## What to work on
In the entries that follow, find the line containing "TP3: none -> test point (W2)"; from there, copy every line exactly through the line containing "C208: 15pF (5V, U206/XTAL2)".

## Supplied material
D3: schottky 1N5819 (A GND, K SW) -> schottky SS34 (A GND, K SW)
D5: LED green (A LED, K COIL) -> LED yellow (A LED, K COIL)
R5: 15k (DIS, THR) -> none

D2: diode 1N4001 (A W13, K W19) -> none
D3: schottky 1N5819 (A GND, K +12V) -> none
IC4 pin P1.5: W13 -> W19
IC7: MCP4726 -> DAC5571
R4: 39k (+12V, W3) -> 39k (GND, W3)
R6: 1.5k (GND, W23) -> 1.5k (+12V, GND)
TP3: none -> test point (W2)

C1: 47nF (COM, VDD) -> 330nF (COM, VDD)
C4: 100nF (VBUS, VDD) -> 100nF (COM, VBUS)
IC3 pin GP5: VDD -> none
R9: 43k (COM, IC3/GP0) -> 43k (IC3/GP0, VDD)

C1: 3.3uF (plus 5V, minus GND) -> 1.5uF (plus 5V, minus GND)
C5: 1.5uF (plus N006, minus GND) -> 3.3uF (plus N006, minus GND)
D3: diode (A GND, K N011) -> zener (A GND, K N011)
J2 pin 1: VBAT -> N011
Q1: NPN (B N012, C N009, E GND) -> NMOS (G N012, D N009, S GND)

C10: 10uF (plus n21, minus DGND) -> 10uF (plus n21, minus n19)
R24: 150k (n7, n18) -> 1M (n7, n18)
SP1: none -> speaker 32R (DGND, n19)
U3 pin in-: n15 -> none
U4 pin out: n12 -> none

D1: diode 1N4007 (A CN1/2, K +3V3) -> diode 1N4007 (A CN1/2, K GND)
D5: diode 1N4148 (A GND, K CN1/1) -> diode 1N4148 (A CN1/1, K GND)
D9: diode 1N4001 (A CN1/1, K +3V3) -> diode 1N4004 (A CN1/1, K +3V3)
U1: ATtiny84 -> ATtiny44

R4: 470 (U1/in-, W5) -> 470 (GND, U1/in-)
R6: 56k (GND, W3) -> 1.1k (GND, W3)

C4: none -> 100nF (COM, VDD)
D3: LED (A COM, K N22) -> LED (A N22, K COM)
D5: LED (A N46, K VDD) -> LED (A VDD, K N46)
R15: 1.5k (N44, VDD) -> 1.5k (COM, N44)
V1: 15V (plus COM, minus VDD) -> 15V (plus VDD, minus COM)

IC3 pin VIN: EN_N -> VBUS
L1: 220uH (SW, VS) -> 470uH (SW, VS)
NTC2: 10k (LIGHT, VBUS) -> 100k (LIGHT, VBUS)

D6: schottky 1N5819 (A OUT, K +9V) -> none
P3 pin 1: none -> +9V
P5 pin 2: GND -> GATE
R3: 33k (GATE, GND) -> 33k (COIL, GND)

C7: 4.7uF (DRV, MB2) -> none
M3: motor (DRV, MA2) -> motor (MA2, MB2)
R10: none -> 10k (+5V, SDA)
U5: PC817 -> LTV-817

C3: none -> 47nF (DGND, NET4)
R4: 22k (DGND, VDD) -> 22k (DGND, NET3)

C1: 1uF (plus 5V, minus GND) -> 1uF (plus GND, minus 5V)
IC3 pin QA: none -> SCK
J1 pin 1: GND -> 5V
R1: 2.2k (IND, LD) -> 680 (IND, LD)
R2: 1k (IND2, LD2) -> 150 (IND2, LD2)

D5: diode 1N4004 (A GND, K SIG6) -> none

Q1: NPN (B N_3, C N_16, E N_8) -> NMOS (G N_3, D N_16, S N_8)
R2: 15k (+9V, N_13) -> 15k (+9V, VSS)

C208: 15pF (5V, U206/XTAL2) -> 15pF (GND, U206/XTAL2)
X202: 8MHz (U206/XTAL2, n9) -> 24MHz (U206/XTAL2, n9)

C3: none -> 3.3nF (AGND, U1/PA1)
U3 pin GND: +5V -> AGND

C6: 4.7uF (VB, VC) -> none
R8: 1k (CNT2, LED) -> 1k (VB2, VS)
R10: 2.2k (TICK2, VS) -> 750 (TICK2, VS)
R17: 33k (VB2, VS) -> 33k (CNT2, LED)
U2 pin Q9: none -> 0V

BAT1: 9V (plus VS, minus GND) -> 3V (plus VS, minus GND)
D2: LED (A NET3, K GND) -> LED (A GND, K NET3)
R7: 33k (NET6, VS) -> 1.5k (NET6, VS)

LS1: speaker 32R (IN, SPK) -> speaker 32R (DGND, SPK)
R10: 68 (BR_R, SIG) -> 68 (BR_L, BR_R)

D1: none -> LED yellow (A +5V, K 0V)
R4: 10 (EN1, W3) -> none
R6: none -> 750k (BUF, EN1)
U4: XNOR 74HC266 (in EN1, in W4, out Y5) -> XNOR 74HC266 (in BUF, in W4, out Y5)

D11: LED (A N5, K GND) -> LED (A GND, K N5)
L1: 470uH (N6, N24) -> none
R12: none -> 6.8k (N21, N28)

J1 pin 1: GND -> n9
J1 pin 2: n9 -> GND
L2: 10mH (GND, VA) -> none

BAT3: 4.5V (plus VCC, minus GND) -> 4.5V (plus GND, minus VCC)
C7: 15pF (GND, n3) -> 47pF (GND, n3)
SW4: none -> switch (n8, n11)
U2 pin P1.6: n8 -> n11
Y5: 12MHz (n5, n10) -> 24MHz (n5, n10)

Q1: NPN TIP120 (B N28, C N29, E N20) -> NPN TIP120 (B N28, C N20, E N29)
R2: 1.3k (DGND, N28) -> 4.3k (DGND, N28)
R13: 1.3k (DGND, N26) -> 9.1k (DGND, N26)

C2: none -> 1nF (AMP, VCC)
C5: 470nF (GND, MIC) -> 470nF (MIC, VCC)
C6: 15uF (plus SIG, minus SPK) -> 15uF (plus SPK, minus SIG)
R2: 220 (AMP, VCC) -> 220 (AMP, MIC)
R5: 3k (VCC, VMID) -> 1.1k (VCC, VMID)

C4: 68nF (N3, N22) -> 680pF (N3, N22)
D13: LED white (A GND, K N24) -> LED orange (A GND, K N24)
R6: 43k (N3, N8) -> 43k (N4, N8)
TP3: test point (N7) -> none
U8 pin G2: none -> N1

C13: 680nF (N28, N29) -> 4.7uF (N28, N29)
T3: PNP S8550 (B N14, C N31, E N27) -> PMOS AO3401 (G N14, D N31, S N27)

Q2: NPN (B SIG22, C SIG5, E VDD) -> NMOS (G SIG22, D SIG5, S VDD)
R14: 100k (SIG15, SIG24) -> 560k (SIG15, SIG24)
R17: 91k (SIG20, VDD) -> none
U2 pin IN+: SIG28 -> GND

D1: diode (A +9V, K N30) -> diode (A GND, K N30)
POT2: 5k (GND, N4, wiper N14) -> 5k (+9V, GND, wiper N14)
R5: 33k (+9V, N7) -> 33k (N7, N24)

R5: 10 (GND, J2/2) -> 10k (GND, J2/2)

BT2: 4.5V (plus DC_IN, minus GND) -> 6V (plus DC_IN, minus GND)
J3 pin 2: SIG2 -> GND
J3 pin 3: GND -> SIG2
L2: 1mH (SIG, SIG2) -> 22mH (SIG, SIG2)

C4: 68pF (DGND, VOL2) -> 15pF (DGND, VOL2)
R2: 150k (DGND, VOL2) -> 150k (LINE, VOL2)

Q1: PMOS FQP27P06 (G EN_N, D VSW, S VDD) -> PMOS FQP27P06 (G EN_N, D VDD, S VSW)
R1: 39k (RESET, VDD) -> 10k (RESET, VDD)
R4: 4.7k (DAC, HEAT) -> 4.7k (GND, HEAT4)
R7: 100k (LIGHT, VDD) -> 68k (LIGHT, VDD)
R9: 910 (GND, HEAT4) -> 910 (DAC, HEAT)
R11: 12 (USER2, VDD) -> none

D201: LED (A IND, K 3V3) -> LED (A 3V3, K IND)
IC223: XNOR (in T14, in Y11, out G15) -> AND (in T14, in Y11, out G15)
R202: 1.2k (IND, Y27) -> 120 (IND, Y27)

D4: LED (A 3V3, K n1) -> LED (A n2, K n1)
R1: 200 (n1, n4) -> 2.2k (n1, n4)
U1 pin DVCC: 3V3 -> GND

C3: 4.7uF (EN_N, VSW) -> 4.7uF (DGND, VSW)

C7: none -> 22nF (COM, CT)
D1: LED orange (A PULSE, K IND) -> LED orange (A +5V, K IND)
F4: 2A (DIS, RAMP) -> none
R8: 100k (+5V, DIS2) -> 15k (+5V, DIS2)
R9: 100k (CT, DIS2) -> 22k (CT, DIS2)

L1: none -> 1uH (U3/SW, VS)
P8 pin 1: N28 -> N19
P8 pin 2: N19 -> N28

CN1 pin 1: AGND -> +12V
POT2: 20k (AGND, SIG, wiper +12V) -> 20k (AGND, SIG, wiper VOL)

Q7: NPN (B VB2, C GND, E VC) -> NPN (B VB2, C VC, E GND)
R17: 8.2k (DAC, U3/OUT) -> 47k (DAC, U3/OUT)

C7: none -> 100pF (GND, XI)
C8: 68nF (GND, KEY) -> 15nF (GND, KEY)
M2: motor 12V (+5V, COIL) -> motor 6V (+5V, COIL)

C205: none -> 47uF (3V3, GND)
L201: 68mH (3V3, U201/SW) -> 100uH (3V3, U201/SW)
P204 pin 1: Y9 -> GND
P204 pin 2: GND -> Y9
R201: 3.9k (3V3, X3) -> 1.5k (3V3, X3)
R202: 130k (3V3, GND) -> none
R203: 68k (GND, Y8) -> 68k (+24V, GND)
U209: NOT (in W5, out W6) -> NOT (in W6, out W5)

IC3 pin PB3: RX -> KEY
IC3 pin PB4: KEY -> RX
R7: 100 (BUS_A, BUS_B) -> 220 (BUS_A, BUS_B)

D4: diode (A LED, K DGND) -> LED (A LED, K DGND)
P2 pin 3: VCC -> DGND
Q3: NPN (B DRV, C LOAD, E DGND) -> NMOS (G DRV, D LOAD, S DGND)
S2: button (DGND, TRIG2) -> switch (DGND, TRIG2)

## Your response
TP3: none -> test point (W2)

C1: 47nF (COM, VDD) -> 330nF (COM, VDD)
C4: 100nF (VBUS, VDD) -> 100nF (COM, VBUS)
IC3 pin GP5: VDD -> none
R9: 43k (COM, IC3/GP0) -> 43k (IC3/GP0, VDD)

C1: 3.3uF (plus 5V, minus GND) -> 1.5uF (plus 5V, minus GND)
C5: 1.5uF (plus N006, minus GND) -> 3.3uF (plus N006, minus GND)
D3: diode (A GND, K N011) -> zener (A GND, K N011)
J2 pin 1: VBAT -> N011
Q1: NPN (B N012, C N009, E GND) -> NMOS (G N012, D N009, S GND)

C10: 10uF (plus n21, minus DGND) -> 10uF (plus n21, minus n19)
R24: 150k (n7, n18) -> 1M (n7, n18)
SP1: none -> speaker 32R (DGND, n19)
U3 pin in-: n15 -> none
U4 pin out: n12 -> none

D1: diode 1N4007 (A CN1/2, K +3V3) -> diode 1N4007 (A CN1/2, K GND)
D5: diode 1N4148 (A GND, K CN1/1) -> diode 1N4148 (A CN1/1, K GND)
D9: diode 1N4001 (A CN1/1, K +3V3) -> diode 1N4004 (A CN1/1, K +3V3)
U1: ATtiny84 -> ATtiny44

R4: 470 (U1/in-, W5) -> 470 (GND, U1/in-)
R6: 56k (GND, W3) -> 1.1k (GND, W3)

C4: none -> 100nF (COM, VDD)
D3: LED (A COM, K N22) -> LED (A N22, K COM)
D5: LED (A N46, K VDD) -> LED (A VDD, K N46)
R15: 1.5k (N44, VDD) -> 1.5k (COM, N44)
V1: 15V (plus COM, minus VDD) -> 15V (plus VDD, minus COM)

IC3 pin VIN: EN_N -> VBUS
L1: 220uH (SW, VS) -> 470uH (SW, VS)
NTC2: 10k (LIGHT, VBUS) -> 100k (LIGHT, VBUS)

D6: schottky 1N5819 (A OUT, K +9V) -> none
P3 pin 1: none -> +9V
P5 pin 2: GND -> GATE
R3: 33k (GATE, GND) -> 33k (COIL, GND)

C7: 4.7uF (DRV, MB2) -> none
M3: motor (DRV, MA2) -> motor (MA2, MB2)
R10: none -> 10k (+5V, SDA)
U5: PC817 -> LTV-817

C3: none -> 47nF (DGND, NET4)
R4: 22k (DGND, VDD) -> 22k (DGND, NET3)

C1: 1uF (plus 5V, minus GND) -> 1uF (plus GND, minus 5V)
IC3 pin QA: none -> SCK
J1 pin 1: GND -> 5V
R1: 2.2k (IND, LD) -> 680 (IND, LD)
R2: 1k (IND2, LD2) -> 150 (IND2, LD2)

D5: diode 1N4004 (A GND, K SIG6) -> none

Q1: NPN (B N_3, C N_16, E N_8) -> NMOS (G N_3, D N_16, S N_8)
R2: 15k (+9V, N_13) -> 15k (+9V, VSS)

C208: 15pF (5V, U206/XTAL2) -> 15pF (GND, U206/XTAL2)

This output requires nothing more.